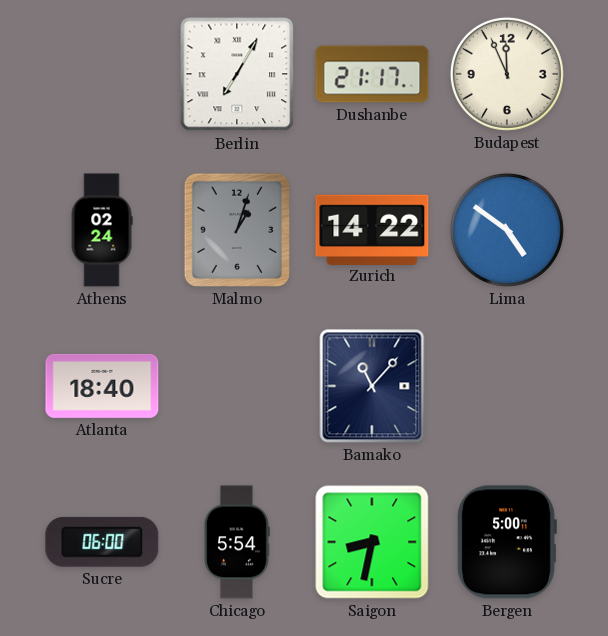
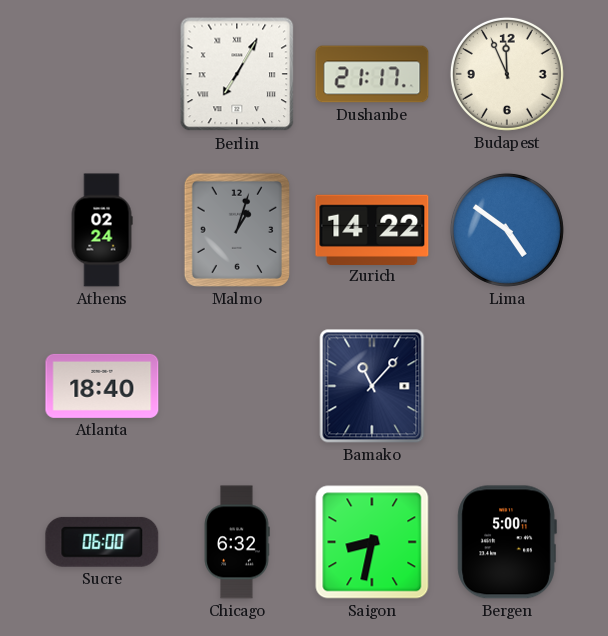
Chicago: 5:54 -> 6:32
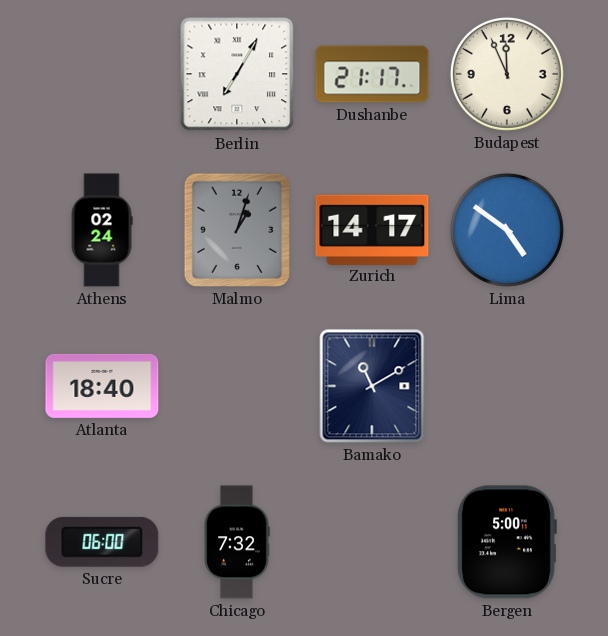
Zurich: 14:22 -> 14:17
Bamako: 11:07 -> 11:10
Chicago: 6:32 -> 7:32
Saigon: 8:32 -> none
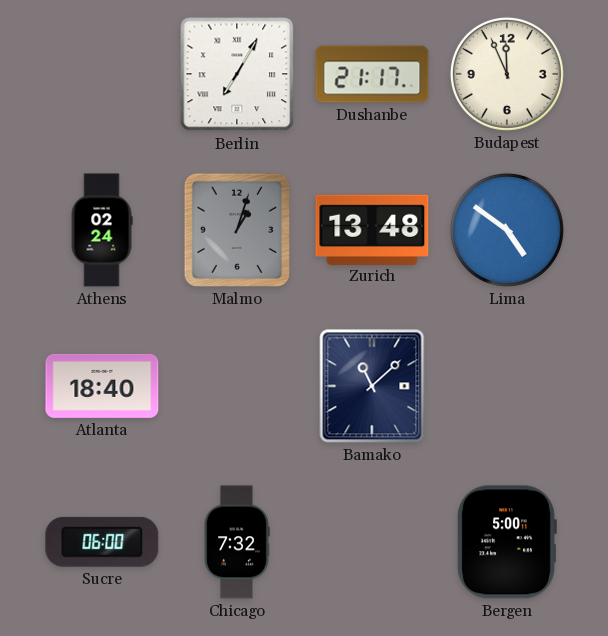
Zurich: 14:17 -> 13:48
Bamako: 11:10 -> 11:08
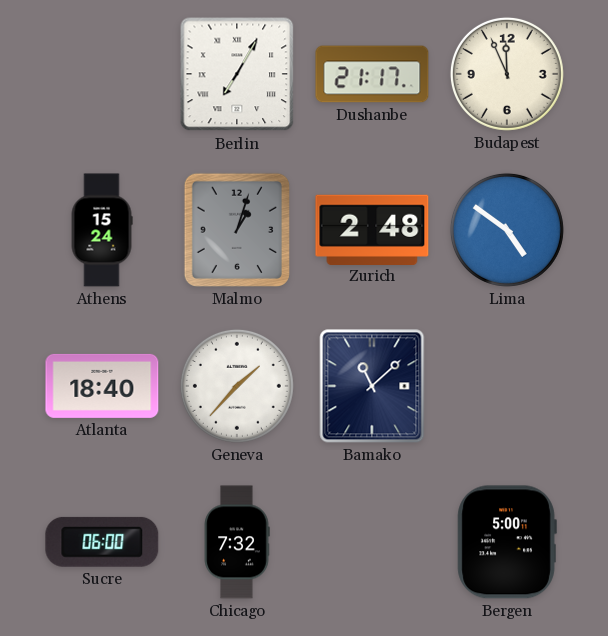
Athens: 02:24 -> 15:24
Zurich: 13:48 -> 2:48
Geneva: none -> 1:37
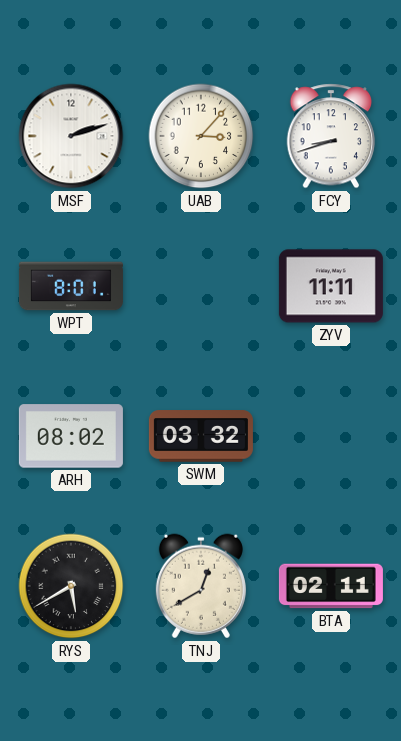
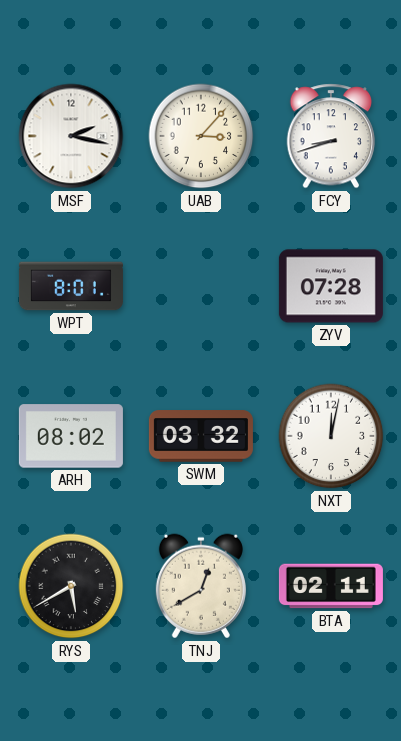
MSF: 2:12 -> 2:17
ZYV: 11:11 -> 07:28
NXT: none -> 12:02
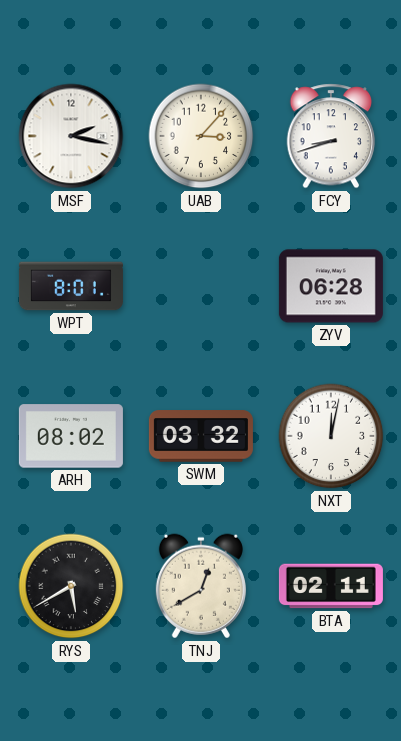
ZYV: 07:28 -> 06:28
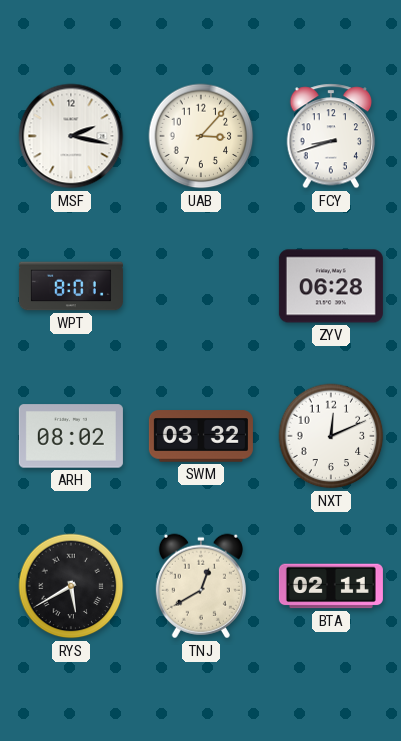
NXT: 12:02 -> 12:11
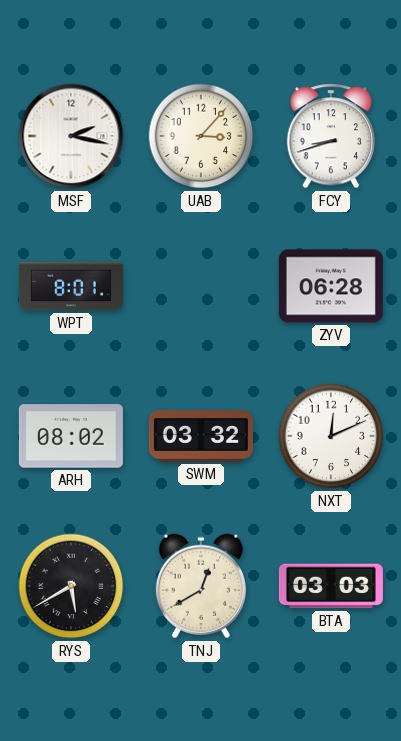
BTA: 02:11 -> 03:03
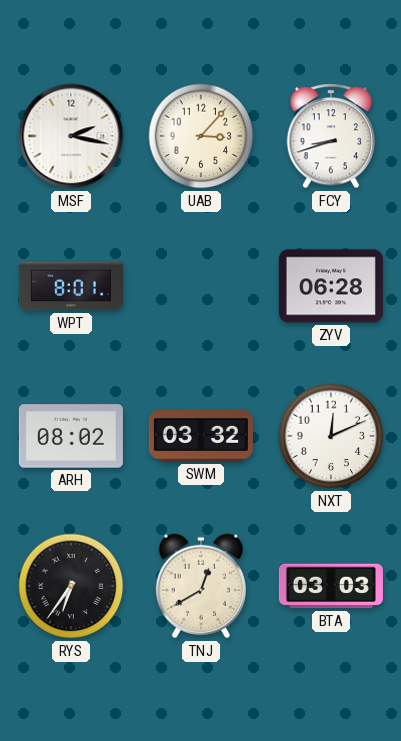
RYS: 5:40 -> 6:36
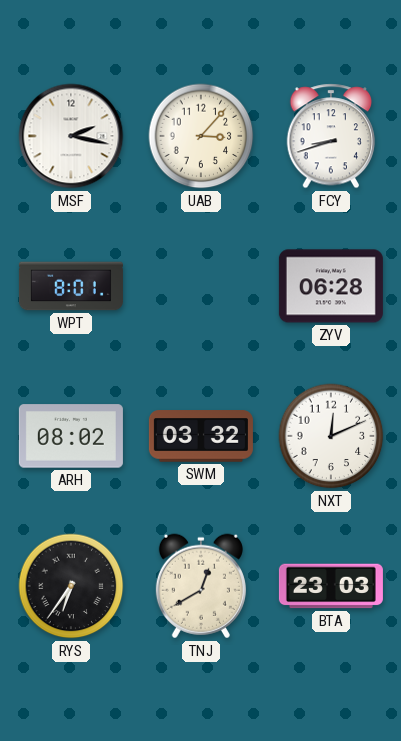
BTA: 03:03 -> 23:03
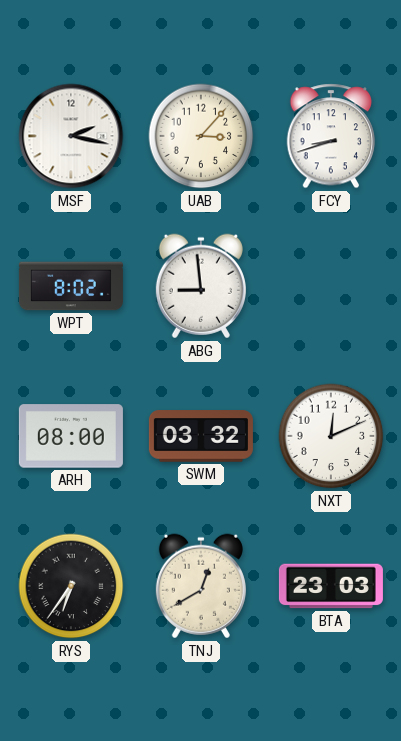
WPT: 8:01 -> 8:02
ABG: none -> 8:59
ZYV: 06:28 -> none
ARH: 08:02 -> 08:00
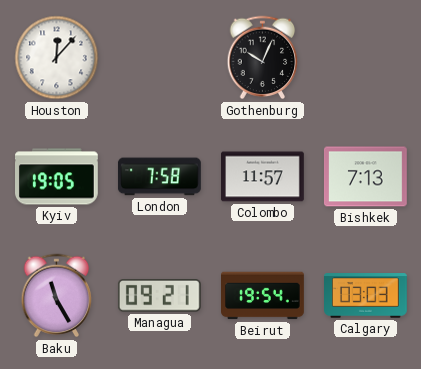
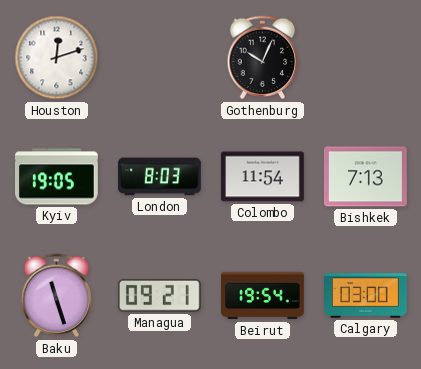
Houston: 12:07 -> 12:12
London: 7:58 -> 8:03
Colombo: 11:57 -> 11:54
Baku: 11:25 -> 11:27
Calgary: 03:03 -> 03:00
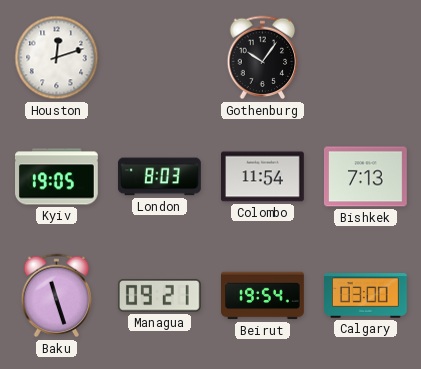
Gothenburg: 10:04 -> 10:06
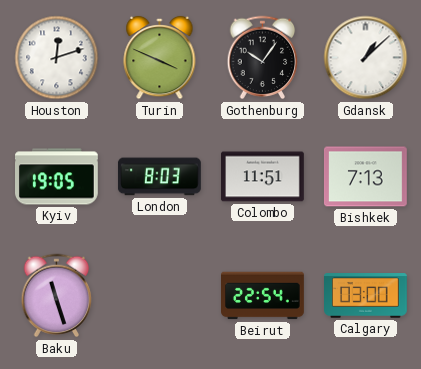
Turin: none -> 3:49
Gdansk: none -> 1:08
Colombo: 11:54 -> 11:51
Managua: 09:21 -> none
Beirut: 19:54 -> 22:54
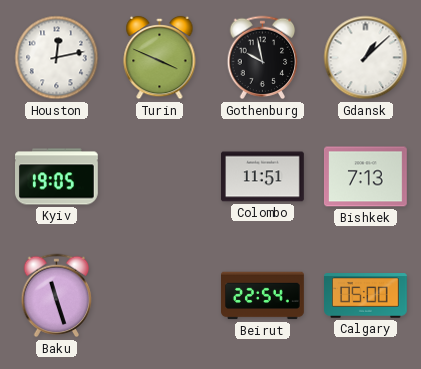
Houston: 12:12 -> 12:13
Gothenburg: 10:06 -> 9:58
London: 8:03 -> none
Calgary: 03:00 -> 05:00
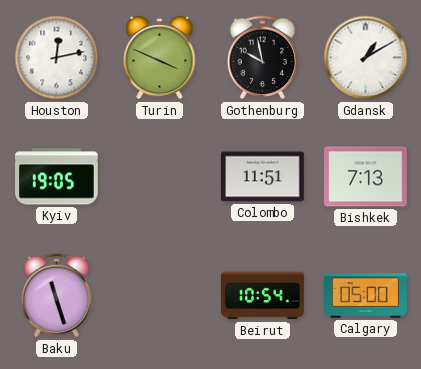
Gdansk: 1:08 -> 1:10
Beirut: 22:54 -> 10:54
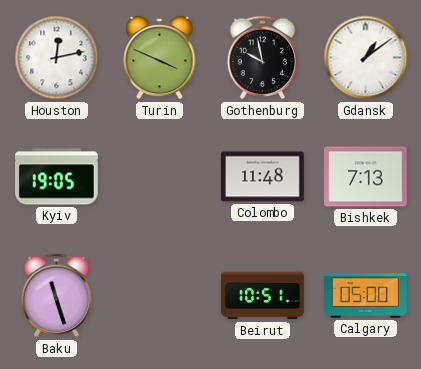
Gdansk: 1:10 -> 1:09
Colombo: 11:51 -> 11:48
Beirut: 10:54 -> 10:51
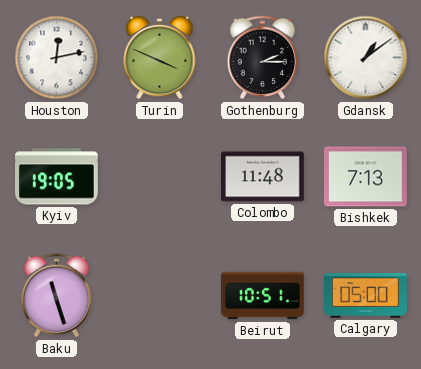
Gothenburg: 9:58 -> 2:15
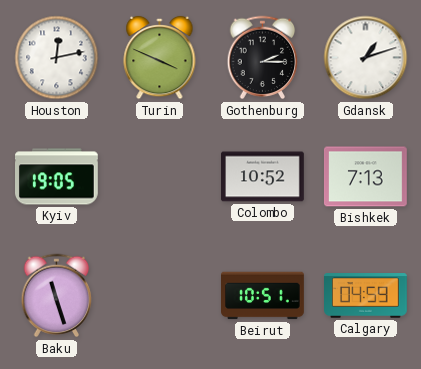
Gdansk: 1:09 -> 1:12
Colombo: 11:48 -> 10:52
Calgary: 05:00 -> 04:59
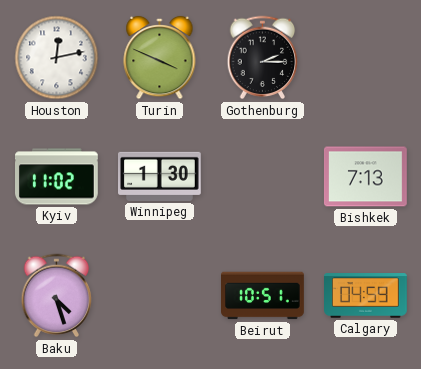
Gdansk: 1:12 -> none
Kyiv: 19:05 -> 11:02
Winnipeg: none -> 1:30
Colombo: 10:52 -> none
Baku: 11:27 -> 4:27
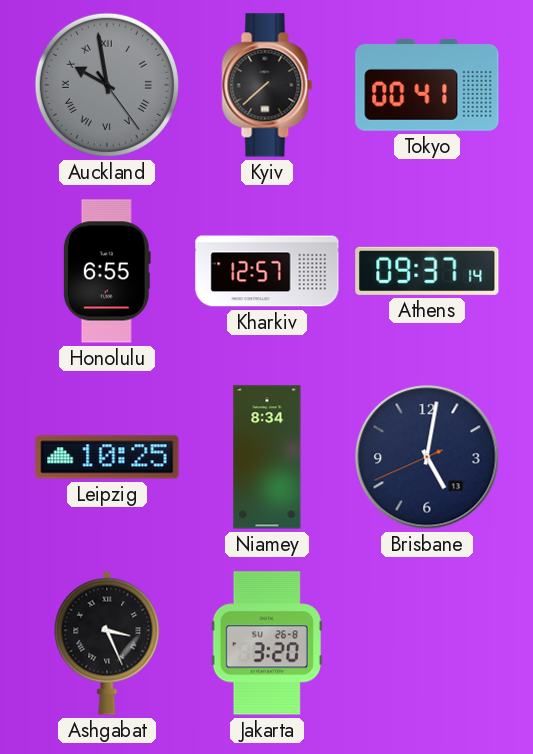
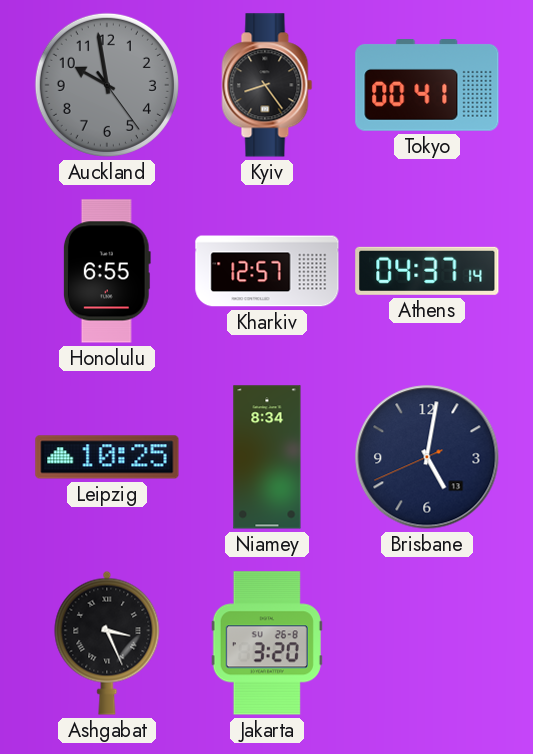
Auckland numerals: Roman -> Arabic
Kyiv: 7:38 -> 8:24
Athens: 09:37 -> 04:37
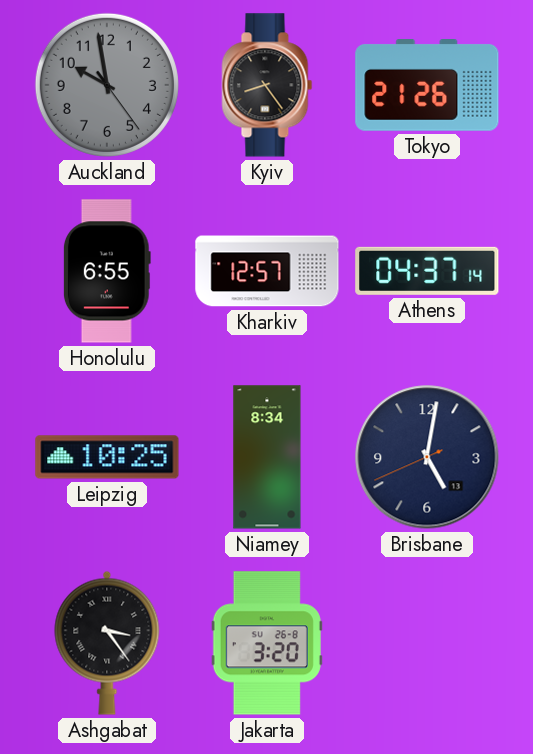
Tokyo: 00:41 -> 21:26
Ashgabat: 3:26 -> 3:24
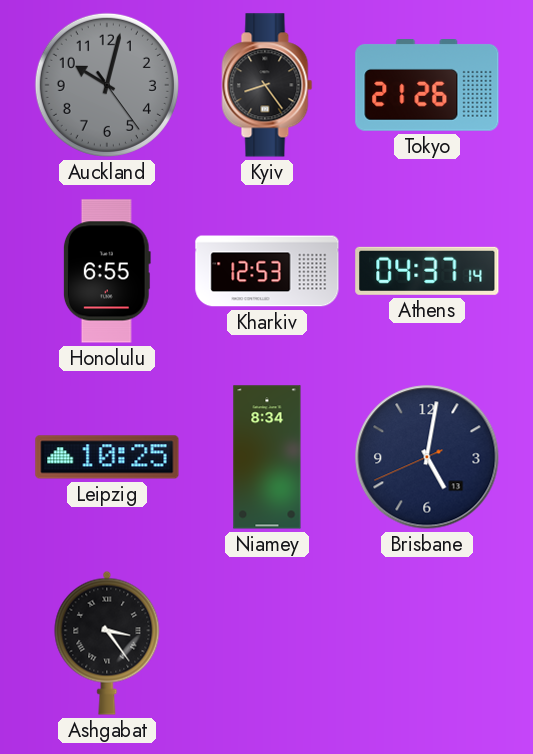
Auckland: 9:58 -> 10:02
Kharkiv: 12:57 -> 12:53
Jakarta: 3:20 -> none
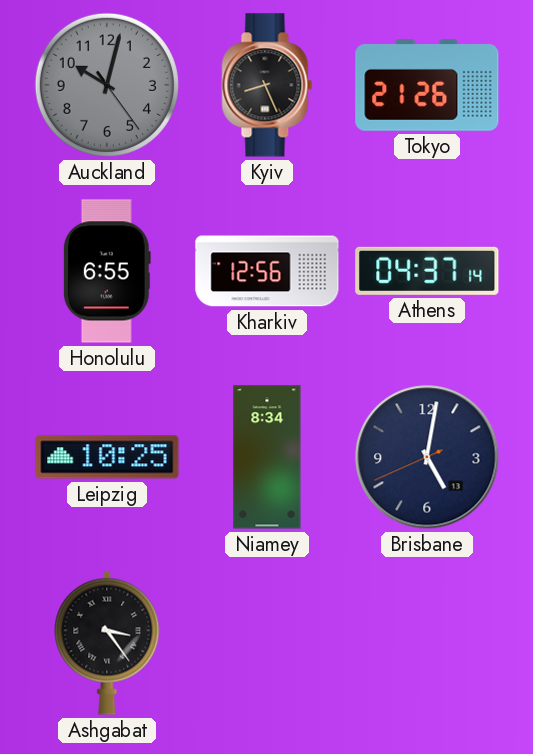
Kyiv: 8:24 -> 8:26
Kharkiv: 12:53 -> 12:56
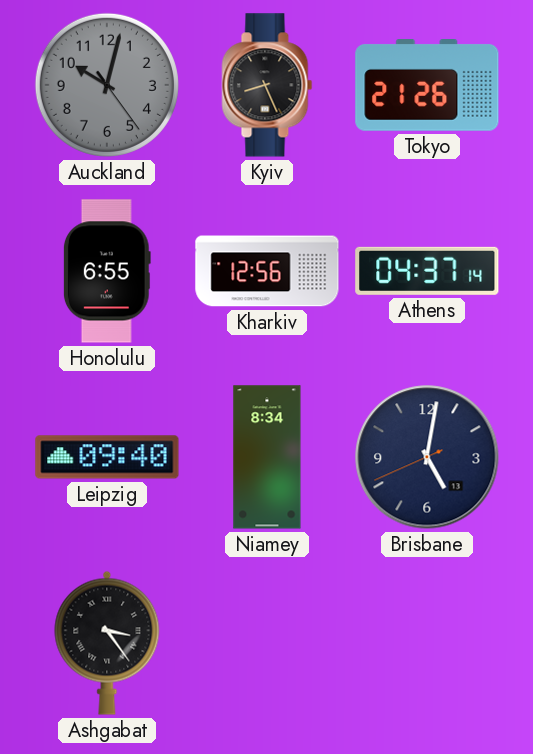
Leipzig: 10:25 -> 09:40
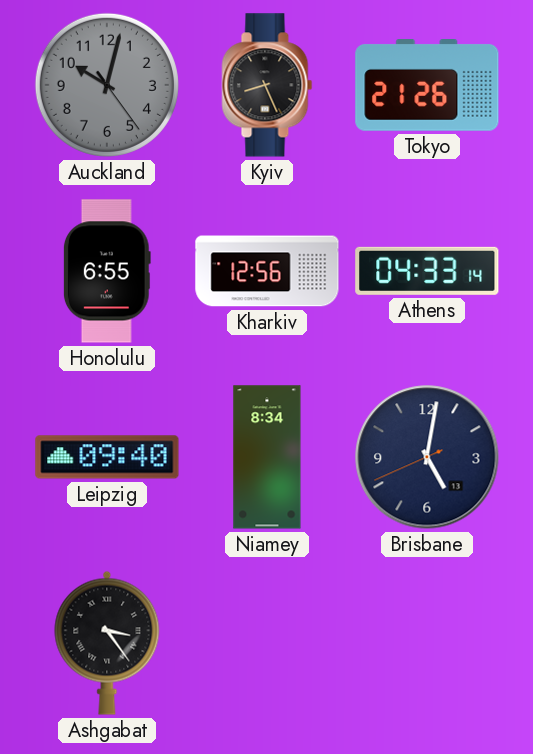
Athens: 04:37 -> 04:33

# # # # # # #

* Given request
Reproduce the lines of the records between the line holding "Turin: none -> 3:49" and the line holding "Calgary: 05:00 -> 04:59", inclusive. Leave the pictures out of your answer.

* Output below
Turin: none -> 3:49
Gdansk: none -> 1:08
Colombo: 11:54 -> 11:51
Managua: 09:21 -> none
Beirut: 19:54 -> 22:54
Houston: 12:12 -> 12:13
Gothenburg: 10:06 -> 9:58
London: 8:03 -> none
Calgary: 03:00 -> 05:00
Gdansk: 1:08 -> 1:10
Beirut: 22:54 -> 10:54
Gdansk: 1:10 -> 1:09
Colombo: 11:51 -> 11:48
Beirut: 10:54 -> 10:51
Gothenburg: 9:58 -> 2:15
Gdansk: 1:09 -> 1:12
Colombo: 11:48 -> 10:52
Calgary: 05:00 -> 04:59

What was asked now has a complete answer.